INSTRUCTIONS TO FOLLOW
Every line below from the one containing "camera: 165 degrees left, 5 degrees up" through the one containing "(517, 78) = (257, 229): none -> brown cone" must be transcribed exactly. Omit all lines outside that stretch.

**** DATA PROVIDED

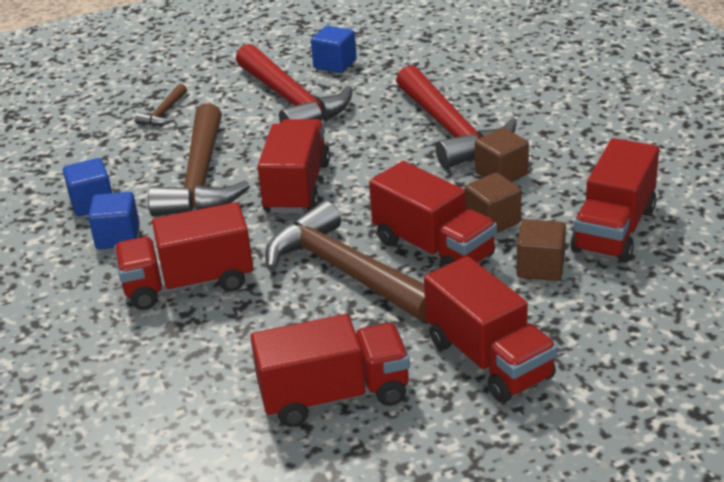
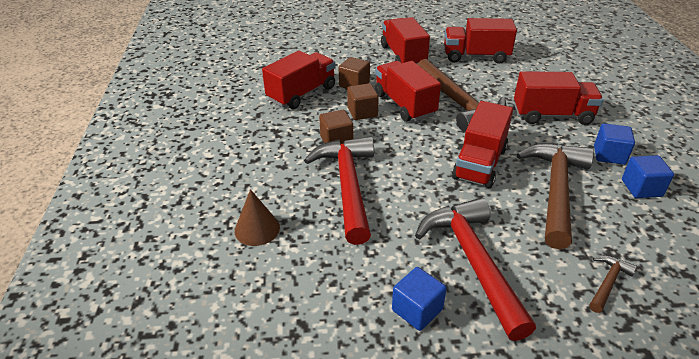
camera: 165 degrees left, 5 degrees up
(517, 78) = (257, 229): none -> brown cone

********
**** DATA PROVIDED

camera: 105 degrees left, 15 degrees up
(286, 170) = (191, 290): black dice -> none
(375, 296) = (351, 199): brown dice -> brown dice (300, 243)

********

TASK SOLUTION
camera: 165 degrees left, 5 degrees up
(517, 78) = (257, 229): none -> brown cone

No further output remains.